Restate each of the lines below word for word and drop every picture.

**Data shown**.
*** Block opens ***

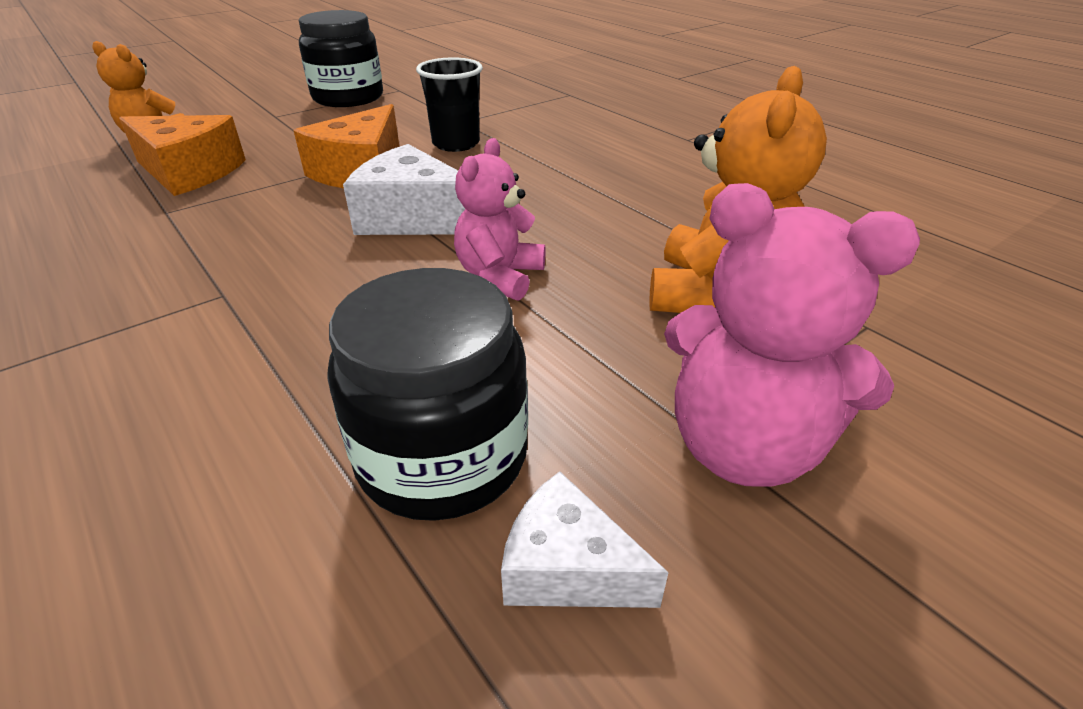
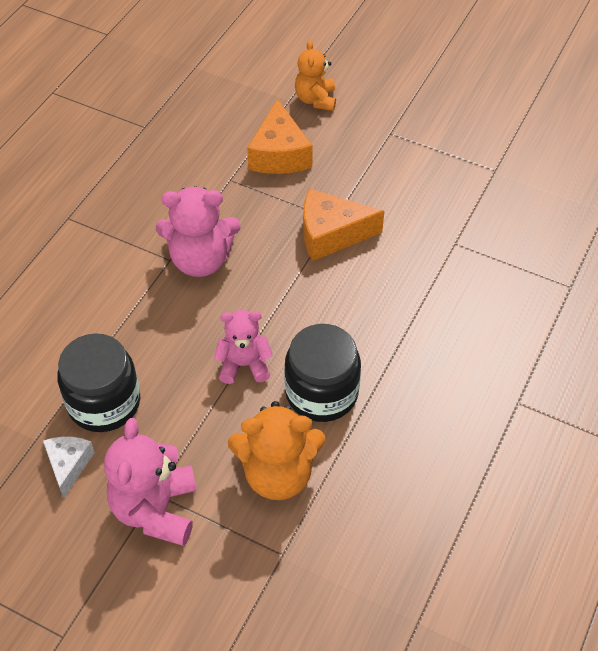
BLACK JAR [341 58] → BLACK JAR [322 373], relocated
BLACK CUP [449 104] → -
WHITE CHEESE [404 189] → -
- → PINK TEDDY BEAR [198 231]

*** Block closes ***

**Solution to this task**.
BLACK JAR [341 58] → BLACK JAR [322 373], relocated
BLACK CUP [449 104] → -
WHITE CHEESE [404 189] → -
- → PINK TEDDY BEAR [198 231]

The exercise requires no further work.